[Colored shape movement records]
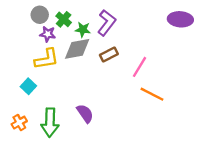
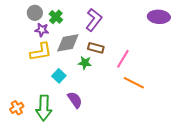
green star: (83, 29) -> (85, 63), moved
brown rectangle: (109, 54) -> (96, 48), turned 42
cyan square: (28, 86) -> (59, 76), moved

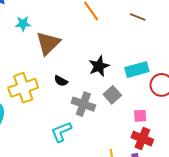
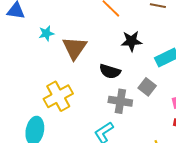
black star: (99, 66) -> (131, 41), moved, turned 30
black semicircle: (61, 81) -> (110, 71), moved, size x1.5

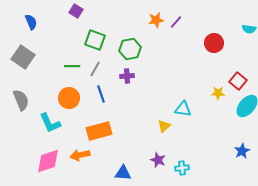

Exercise description: Copy each line of the records above that carries the word "turned".

Your response:
brown rectangle: (109, 54) -> (96, 48), turned 42
black star: (99, 66) -> (131, 41), moved, turned 30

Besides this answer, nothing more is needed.